**Stated task:**
Copy out the items from the line containing "artifact [108, 566]" through the line containing "twirled [1158, 123]", requests included, and offset every coordinate in their answers by 12.

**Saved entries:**
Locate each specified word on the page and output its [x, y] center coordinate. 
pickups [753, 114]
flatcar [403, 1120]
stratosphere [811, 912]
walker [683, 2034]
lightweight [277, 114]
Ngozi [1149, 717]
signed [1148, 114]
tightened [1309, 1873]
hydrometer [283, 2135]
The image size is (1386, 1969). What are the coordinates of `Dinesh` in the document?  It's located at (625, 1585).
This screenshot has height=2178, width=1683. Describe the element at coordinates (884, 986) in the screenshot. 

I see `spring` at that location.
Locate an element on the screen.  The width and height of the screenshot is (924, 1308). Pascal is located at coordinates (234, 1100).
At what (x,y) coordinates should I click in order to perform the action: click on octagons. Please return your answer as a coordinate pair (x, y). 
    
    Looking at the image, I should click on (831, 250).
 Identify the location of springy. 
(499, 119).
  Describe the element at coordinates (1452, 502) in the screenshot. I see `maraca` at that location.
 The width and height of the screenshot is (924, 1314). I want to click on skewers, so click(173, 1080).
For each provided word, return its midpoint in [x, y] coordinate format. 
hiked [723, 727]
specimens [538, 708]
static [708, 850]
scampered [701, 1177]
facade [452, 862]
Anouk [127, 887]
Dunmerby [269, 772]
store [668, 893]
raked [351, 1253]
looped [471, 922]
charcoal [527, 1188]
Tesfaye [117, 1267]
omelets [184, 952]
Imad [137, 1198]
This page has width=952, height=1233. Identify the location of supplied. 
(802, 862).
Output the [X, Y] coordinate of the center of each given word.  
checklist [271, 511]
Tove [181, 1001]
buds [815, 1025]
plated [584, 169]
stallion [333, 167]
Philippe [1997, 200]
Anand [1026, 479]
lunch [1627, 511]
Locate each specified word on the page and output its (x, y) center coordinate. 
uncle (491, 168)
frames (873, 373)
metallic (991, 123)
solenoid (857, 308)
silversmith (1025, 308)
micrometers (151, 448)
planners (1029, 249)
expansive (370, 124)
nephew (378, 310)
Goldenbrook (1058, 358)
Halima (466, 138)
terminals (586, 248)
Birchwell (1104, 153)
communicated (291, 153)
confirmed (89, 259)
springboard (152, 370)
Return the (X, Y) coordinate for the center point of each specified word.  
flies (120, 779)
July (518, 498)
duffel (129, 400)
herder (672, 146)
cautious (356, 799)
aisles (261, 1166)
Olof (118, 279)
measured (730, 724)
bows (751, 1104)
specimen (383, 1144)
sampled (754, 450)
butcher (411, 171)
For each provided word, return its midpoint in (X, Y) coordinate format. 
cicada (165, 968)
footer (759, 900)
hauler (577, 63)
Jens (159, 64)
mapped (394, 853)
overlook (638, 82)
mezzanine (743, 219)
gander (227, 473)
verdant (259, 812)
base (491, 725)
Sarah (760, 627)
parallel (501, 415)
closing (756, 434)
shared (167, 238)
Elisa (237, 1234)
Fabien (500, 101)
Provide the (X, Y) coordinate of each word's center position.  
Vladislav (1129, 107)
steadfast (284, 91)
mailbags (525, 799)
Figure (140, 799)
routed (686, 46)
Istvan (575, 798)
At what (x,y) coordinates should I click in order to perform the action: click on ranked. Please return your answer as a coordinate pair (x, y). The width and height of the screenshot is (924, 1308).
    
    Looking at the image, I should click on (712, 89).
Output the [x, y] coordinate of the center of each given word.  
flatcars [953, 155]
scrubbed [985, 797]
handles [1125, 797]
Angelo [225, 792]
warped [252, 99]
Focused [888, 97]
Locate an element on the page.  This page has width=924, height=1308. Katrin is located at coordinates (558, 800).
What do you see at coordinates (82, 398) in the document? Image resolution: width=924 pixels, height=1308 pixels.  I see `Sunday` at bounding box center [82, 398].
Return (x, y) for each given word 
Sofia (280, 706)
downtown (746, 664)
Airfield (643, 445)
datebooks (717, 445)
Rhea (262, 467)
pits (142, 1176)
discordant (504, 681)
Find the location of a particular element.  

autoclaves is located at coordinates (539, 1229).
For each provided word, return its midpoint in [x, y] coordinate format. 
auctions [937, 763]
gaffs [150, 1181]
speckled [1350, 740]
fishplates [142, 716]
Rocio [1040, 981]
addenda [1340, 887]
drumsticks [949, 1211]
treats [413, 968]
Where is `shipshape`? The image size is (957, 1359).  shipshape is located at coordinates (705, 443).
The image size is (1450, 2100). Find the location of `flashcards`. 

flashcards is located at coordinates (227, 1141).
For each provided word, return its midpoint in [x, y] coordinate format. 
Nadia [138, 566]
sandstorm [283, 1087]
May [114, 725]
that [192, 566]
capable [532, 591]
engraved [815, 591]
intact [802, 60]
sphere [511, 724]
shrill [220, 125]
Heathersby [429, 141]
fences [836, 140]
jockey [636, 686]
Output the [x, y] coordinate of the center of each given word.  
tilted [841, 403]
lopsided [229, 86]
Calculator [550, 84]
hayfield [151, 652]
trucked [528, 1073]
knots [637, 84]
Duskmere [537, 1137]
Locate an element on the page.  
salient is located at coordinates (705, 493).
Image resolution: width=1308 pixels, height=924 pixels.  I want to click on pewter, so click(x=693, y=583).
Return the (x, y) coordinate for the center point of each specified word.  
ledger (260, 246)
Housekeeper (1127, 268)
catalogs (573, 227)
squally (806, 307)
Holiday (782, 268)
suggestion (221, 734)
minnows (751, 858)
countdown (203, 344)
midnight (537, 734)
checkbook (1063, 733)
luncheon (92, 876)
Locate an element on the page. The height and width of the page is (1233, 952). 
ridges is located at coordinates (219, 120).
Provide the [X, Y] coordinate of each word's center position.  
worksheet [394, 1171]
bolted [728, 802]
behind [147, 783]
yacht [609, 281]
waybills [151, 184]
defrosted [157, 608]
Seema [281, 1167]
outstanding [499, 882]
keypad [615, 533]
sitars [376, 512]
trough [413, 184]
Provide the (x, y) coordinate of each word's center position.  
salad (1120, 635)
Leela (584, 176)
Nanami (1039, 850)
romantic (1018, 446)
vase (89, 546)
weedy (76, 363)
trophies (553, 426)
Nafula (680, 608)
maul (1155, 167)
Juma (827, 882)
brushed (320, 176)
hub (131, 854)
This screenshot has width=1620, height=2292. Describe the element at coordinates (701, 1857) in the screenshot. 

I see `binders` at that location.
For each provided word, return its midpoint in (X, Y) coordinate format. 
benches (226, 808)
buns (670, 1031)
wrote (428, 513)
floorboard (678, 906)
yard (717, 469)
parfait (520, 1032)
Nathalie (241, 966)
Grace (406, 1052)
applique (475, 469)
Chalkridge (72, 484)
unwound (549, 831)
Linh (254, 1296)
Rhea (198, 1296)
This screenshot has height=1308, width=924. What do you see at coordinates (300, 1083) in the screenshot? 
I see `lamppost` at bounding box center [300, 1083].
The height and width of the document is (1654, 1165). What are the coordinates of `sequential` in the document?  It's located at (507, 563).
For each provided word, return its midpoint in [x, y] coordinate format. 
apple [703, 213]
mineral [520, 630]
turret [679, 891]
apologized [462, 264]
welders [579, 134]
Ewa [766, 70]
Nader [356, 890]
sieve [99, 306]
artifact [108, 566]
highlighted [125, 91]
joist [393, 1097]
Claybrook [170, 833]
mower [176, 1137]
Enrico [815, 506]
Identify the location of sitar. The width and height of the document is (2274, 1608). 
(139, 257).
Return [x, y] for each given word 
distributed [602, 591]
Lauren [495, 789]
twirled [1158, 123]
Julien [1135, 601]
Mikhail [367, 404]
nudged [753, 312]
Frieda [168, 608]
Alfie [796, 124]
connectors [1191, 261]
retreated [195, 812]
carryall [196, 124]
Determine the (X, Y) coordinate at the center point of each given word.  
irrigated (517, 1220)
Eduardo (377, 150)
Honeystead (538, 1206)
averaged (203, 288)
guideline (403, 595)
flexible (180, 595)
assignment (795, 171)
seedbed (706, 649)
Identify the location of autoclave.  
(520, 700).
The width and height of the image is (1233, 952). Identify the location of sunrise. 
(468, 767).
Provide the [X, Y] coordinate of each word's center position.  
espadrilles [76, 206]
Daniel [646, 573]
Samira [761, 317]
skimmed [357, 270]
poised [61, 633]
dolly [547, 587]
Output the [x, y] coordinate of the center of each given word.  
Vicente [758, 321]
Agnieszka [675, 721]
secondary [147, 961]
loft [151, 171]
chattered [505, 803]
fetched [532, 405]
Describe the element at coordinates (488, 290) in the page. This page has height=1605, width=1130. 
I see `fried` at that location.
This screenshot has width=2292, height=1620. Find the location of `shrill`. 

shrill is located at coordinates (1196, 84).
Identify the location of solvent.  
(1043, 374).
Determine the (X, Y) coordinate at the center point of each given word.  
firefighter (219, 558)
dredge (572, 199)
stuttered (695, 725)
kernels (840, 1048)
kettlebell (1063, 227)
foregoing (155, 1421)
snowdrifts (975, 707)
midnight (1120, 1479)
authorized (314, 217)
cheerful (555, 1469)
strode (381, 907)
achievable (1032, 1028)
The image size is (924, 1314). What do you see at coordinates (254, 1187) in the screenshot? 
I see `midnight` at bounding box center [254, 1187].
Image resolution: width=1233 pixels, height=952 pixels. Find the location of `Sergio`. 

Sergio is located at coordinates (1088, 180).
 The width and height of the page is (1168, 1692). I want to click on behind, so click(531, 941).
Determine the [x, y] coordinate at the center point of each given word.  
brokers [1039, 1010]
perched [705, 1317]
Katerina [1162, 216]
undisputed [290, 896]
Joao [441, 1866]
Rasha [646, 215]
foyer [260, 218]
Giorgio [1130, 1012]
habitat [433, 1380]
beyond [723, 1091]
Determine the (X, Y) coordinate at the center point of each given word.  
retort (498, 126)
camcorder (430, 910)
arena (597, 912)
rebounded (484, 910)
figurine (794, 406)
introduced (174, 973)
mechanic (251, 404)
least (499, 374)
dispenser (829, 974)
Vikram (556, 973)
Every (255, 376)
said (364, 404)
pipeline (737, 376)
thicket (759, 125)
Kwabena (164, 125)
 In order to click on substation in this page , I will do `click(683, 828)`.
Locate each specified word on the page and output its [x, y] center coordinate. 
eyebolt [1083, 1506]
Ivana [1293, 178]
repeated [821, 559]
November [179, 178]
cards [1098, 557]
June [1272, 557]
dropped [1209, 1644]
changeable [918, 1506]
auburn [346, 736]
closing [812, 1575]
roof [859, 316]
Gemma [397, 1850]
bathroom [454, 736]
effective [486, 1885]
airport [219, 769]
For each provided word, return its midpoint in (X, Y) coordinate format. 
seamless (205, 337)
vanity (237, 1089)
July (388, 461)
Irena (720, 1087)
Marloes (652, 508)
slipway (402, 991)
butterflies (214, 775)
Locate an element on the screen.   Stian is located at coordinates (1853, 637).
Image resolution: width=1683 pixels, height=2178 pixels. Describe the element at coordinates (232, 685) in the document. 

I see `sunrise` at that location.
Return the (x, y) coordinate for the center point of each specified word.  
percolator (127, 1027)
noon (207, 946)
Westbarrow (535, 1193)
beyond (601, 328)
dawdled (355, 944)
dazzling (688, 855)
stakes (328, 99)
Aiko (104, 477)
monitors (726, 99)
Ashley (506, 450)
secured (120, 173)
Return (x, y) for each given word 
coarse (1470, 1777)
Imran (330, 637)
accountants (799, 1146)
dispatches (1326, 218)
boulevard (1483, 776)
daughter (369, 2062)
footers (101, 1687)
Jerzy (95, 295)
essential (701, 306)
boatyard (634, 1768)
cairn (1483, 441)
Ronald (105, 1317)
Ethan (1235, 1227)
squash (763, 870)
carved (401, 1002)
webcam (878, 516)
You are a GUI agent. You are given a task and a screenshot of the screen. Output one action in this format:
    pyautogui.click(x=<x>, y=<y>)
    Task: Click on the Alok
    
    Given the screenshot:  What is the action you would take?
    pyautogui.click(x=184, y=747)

**Result:**
artifact [120, 578]
highlighted [137, 103]
joist [405, 1109]
Claybrook [182, 845]
mower [188, 1149]
Enrico [827, 518]
Identify the location of sitar. The width and height of the document is (2274, 1608). 
(151, 269).
Return [x, y] for each given word 
distributed [614, 603]
Lauren [507, 801]
twirled [1170, 135]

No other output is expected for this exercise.